• Task brief: In the entries that follow, count each line containing "yellow" and state the total, nothing more.

Before-and-after scene images:

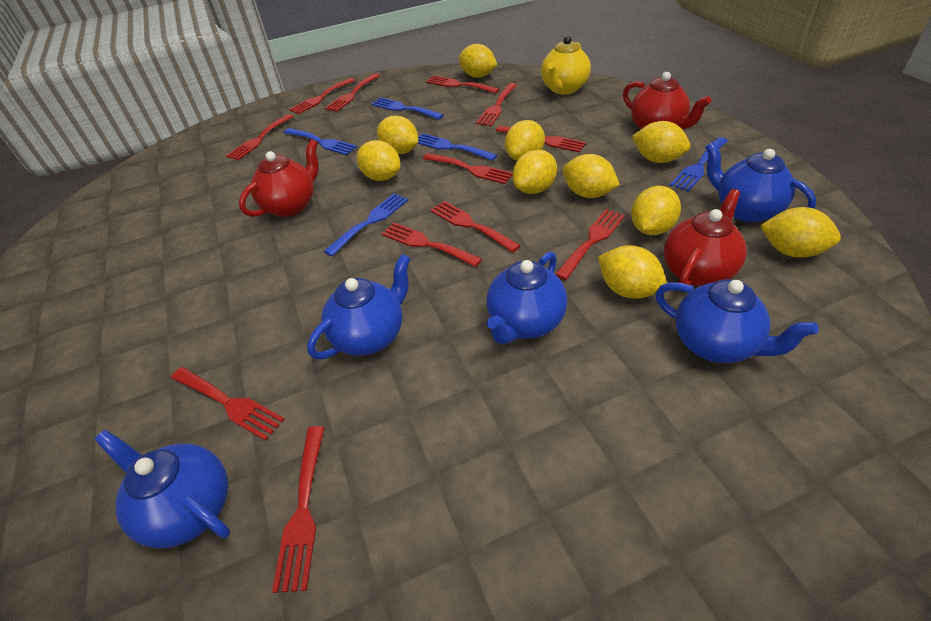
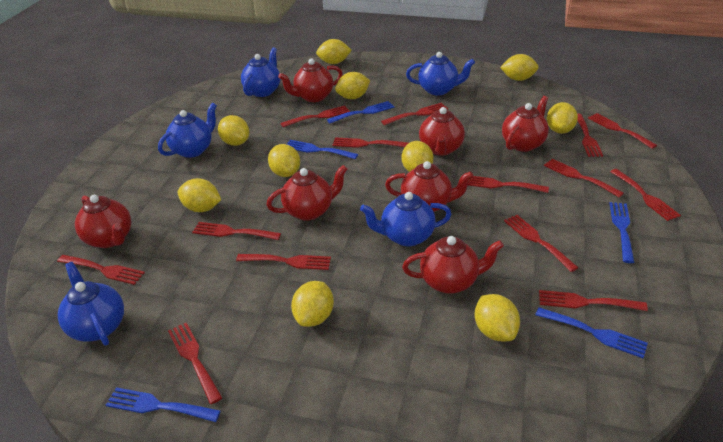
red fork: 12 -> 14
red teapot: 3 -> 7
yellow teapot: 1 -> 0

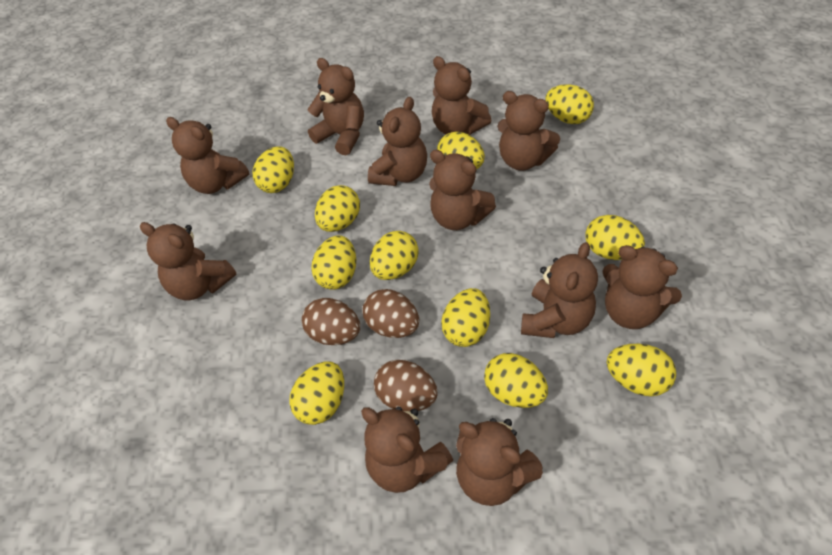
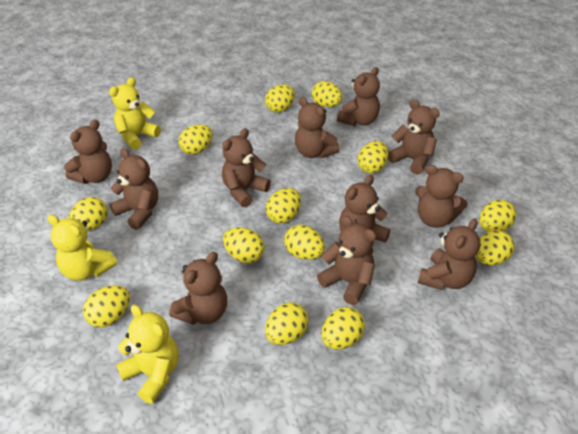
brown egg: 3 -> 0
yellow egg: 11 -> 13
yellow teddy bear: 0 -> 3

* * *

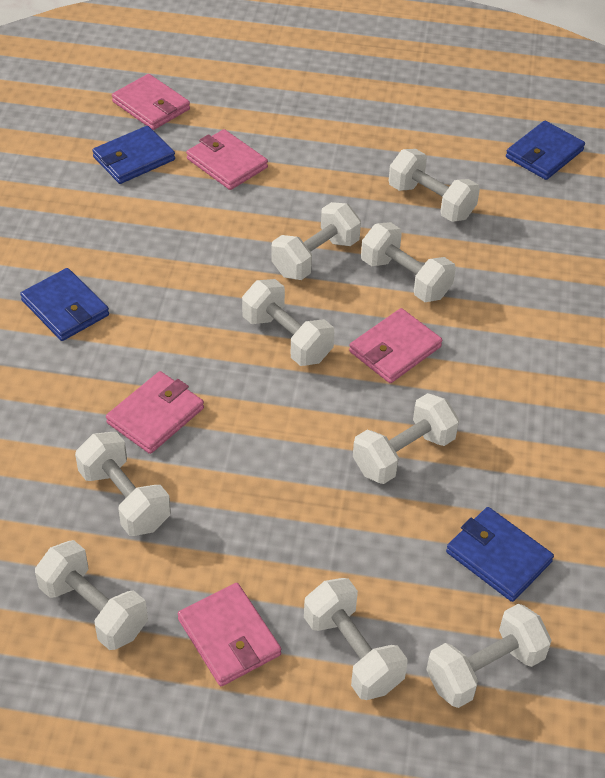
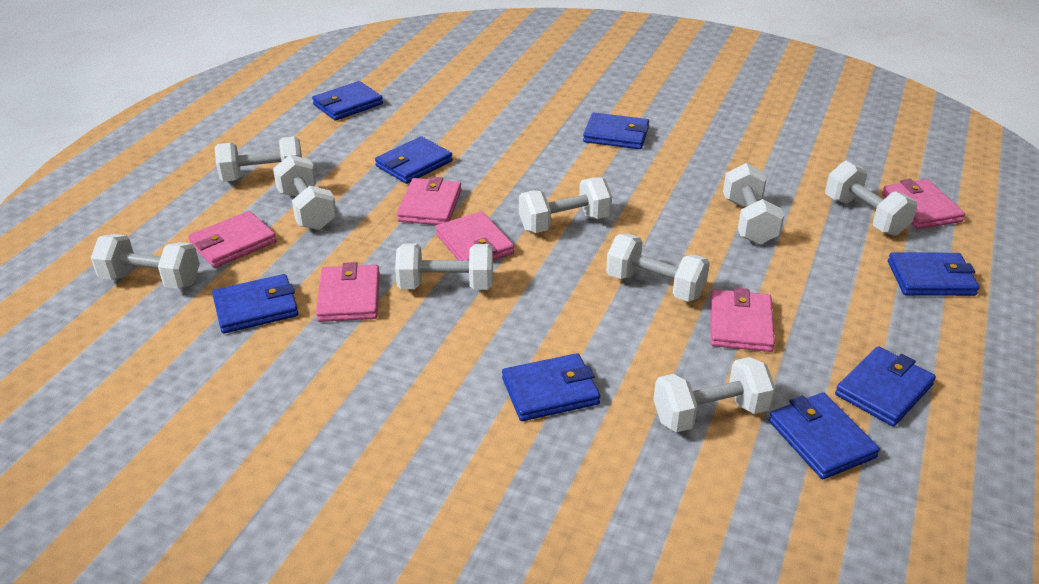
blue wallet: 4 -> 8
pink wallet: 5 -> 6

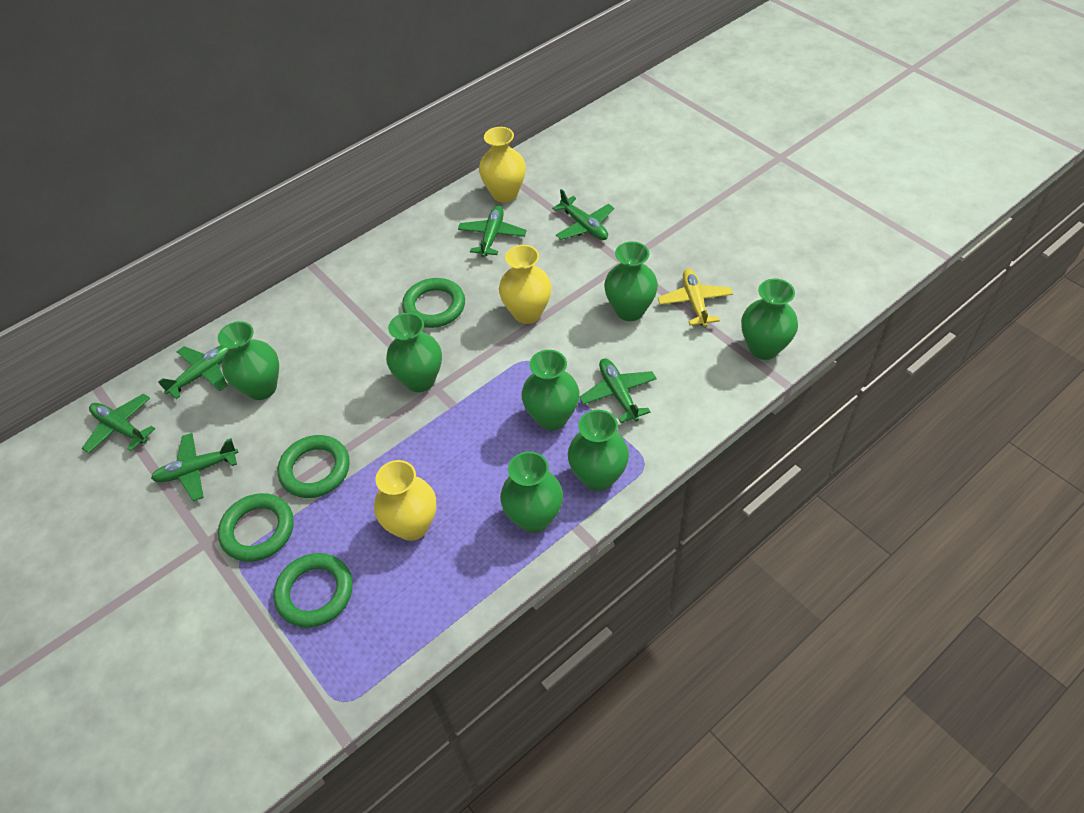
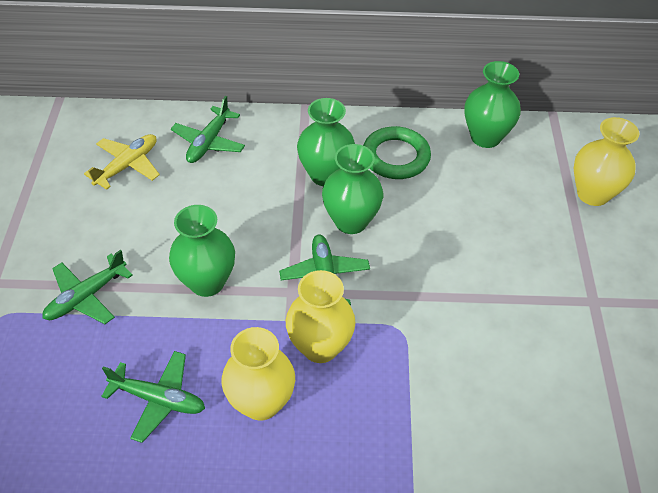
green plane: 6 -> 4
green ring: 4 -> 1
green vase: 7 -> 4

• Answer space: 3